Image change detection data
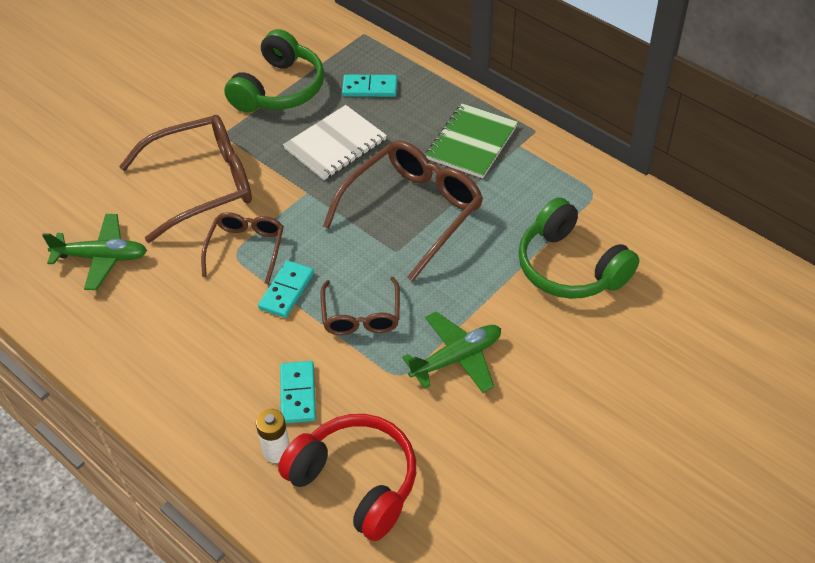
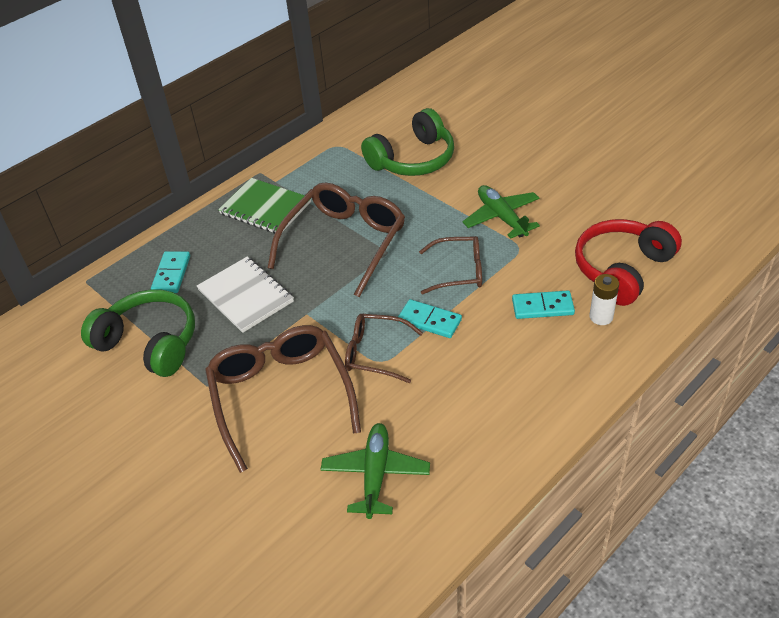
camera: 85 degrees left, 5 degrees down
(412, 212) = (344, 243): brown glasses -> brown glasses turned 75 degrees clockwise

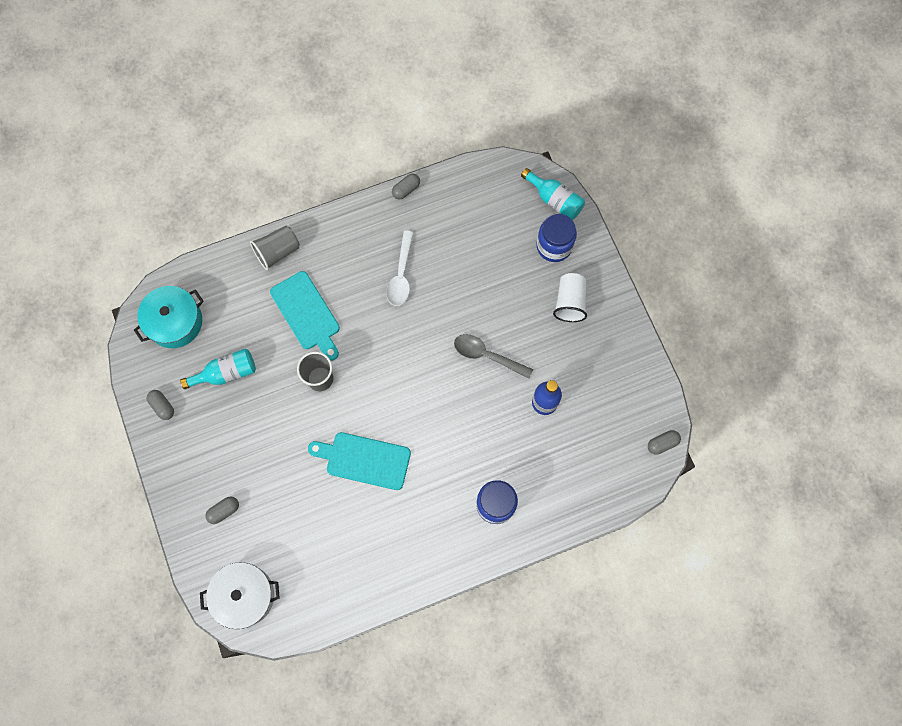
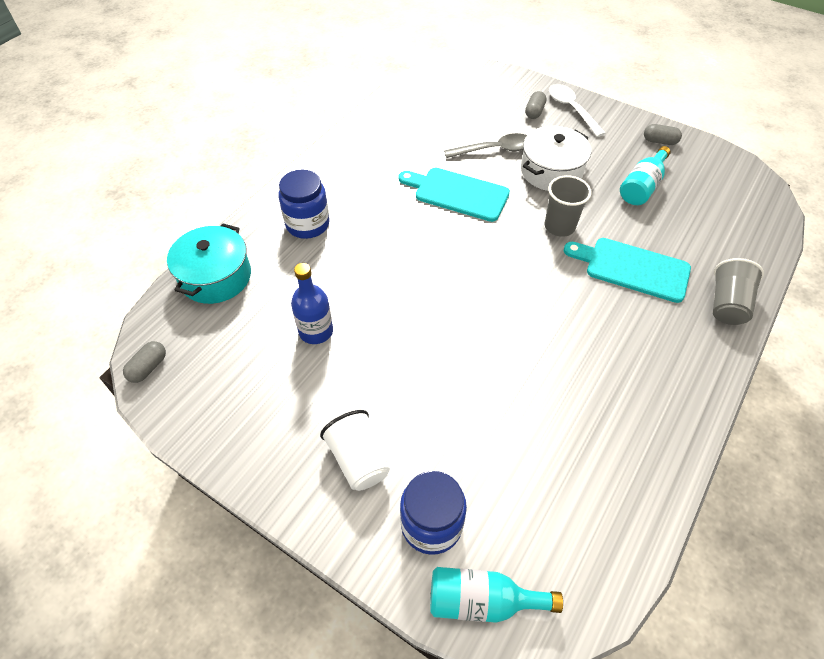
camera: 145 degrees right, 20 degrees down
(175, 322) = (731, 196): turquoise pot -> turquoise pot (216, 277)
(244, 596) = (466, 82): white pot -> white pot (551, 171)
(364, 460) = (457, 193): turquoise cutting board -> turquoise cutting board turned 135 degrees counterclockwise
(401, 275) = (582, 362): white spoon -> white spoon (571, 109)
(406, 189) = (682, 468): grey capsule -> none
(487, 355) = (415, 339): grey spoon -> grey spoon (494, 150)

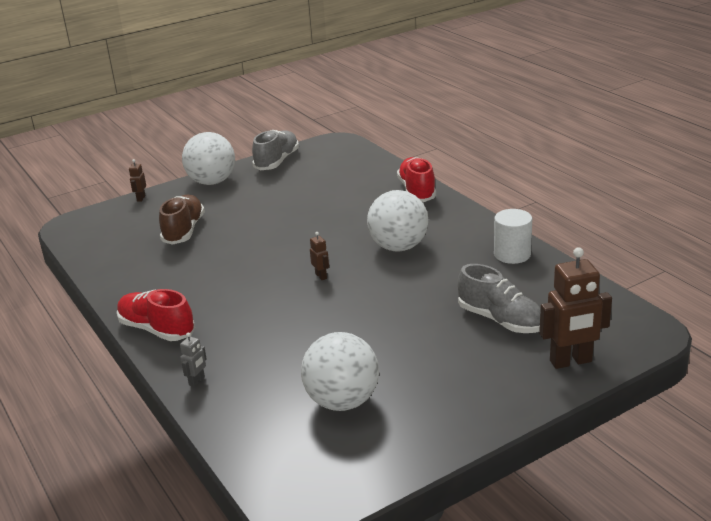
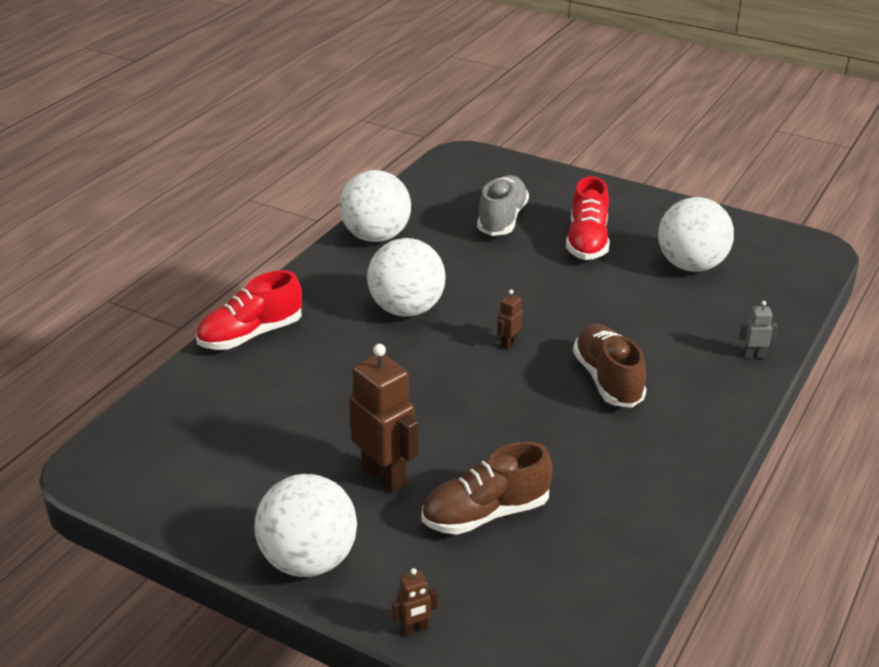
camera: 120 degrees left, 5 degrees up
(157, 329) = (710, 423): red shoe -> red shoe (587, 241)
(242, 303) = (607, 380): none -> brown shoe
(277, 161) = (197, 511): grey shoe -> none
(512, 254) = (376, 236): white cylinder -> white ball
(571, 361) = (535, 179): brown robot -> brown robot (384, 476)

● **Aim of the exercise**
Report, as a bare number, how many lines above contain the string "white".

● **Response**
3